# ABOUT THIS EXERCISE:
Everything from the line containing "purple mushroom: 0 -> 4" through the last line of the records below should be printed exactly, please, and nothing else.

# DATA IN THIS EXERCISE:
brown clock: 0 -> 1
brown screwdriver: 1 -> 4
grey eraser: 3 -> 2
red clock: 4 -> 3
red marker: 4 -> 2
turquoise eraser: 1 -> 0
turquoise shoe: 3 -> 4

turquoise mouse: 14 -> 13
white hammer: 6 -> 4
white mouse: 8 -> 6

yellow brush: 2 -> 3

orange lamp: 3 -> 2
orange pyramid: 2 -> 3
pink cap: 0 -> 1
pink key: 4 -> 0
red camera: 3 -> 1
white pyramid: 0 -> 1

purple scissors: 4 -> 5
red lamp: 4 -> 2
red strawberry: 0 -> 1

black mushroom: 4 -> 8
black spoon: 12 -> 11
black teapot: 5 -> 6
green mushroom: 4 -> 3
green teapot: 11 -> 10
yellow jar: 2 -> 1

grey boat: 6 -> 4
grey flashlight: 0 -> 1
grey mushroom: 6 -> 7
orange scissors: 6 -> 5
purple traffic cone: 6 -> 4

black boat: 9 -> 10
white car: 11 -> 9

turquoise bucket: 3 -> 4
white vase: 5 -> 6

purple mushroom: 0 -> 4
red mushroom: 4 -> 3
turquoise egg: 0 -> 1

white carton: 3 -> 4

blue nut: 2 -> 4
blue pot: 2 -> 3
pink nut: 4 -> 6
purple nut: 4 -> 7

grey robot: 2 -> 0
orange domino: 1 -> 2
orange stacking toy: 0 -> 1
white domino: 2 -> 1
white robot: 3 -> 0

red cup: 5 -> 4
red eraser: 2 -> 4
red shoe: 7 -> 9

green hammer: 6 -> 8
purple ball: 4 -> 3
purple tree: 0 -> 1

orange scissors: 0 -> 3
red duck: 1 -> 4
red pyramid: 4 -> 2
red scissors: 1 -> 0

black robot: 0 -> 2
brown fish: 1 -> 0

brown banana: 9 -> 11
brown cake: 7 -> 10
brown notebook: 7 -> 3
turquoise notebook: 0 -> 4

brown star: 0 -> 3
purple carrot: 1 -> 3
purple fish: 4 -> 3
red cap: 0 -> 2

# ANSWER SECTION:
purple mushroom: 0 -> 4
red mushroom: 4 -> 3
turquoise egg: 0 -> 1

white carton: 3 -> 4

blue nut: 2 -> 4
blue pot: 2 -> 3
pink nut: 4 -> 6
purple nut: 4 -> 7

grey robot: 2 -> 0
orange domino: 1 -> 2
orange stacking toy: 0 -> 1
white domino: 2 -> 1
white robot: 3 -> 0

red cup: 5 -> 4
red eraser: 2 -> 4
red shoe: 7 -> 9

green hammer: 6 -> 8
purple ball: 4 -> 3
purple tree: 0 -> 1

orange scissors: 0 -> 3
red duck: 1 -> 4
red pyramid: 4 -> 2
red scissors: 1 -> 0

black robot: 0 -> 2
brown fish: 1 -> 0

brown banana: 9 -> 11
brown cake: 7 -> 10
brown notebook: 7 -> 3
turquoise notebook: 0 -> 4

brown star: 0 -> 3
purple carrot: 1 -> 3
purple fish: 4 -> 3
red cap: 0 -> 2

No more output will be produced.